== Activity ==
The answer must consist of every line below that contains the word "point".

(Edit tracking data)
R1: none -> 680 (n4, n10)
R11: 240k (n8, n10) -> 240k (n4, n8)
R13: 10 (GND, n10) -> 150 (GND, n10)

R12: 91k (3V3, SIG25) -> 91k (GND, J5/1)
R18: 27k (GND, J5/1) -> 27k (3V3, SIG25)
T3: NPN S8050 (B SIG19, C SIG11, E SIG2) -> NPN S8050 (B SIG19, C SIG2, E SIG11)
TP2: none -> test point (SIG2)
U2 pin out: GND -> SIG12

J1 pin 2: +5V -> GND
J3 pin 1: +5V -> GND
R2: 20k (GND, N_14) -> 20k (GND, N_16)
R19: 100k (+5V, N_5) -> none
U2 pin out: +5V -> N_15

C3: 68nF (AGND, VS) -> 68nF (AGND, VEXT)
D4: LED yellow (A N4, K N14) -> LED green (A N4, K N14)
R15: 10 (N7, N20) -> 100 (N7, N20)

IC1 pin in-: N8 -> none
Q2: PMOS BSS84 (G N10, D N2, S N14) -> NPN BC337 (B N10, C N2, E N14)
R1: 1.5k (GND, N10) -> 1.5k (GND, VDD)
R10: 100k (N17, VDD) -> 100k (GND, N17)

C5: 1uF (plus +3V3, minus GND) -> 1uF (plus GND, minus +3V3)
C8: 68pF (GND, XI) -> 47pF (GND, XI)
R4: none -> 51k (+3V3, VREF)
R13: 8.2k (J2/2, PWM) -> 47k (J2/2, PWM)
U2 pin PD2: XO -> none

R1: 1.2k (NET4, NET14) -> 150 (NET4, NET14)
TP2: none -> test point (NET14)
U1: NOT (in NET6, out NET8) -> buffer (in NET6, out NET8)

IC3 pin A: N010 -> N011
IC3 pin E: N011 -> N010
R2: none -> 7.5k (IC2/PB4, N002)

== Response to the exercise ==
TP2: none -> test point (SIG2)
TP2: none -> test point (NET14)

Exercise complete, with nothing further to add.